## What the task asks
Everything from the line with "purple plate G7 level 1 -> none" to the end of the data is to be retyped exactly, and nothing else.

## Excerpted records
· · · · · · ·

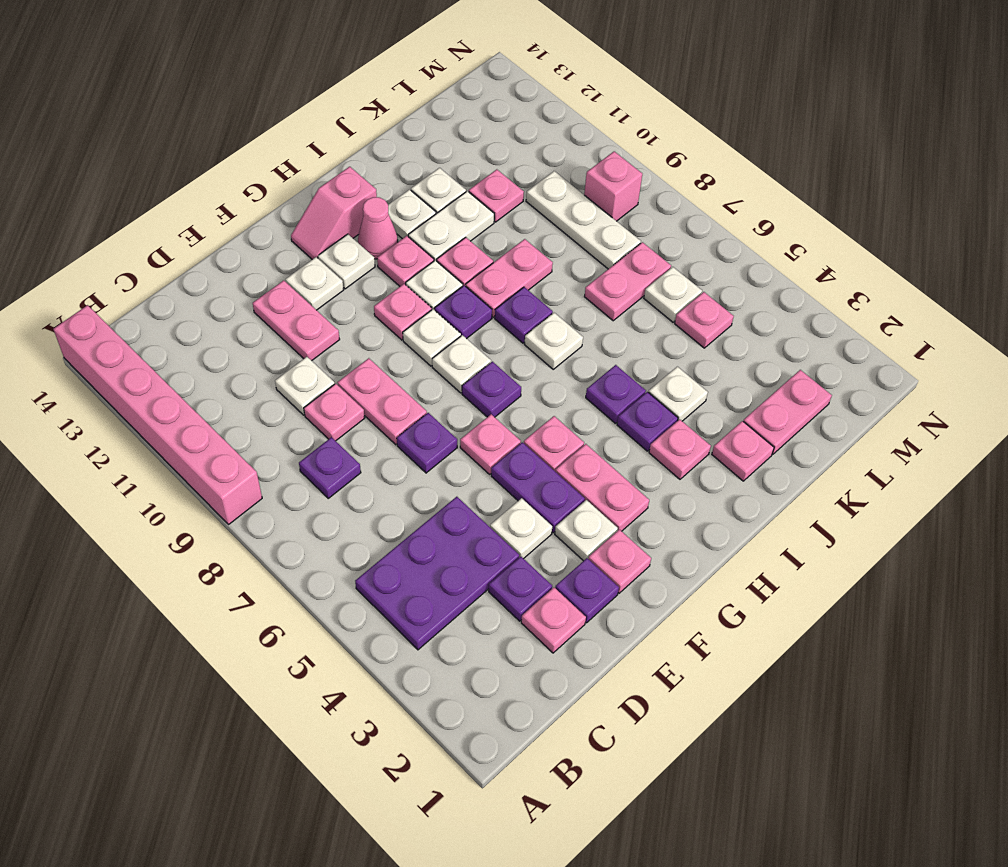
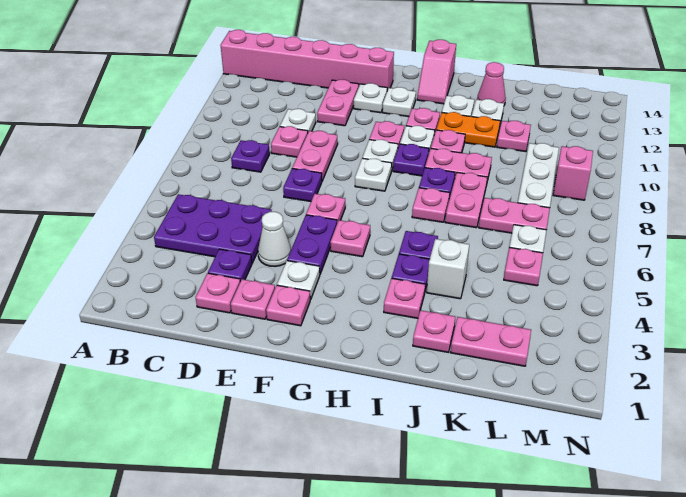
pink brick A9:A14 level 1 -> pink brick A13:F13 level 1
purple plate E2 level 1 -> pink plate E2 level 1
white plate E4 level 1 -> white cone E4 level 1
pink plate G3:G4 level 1 -> pink plate J7:J8 level 1
purple plate G7 level 1 -> none
pink slope G13:H13 level 1 top H -> pink slope H13:H14 level 1 top 14
pink cone H12 level 1 -> pink cone J13 level 1
white plate I7 level 1 -> pink plate I7 level 1
white plate I11:J11 level 1 -> orange plate I11:J11 level 1
white plate J4 level 1 -> white brick J4 level 1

· · · · · · ·

## Result of the task
purple plate G7 level 1 -> none
pink slope G13:H13 level 1 top H -> pink slope H13:H14 level 1 top 14
pink cone H12 level 1 -> pink cone J13 level 1
white plate I7 level 1 -> pink plate I7 level 1
white plate I11:J11 level 1 -> orange plate I11:J11 level 1
white plate J4 level 1 -> white brick J4 level 1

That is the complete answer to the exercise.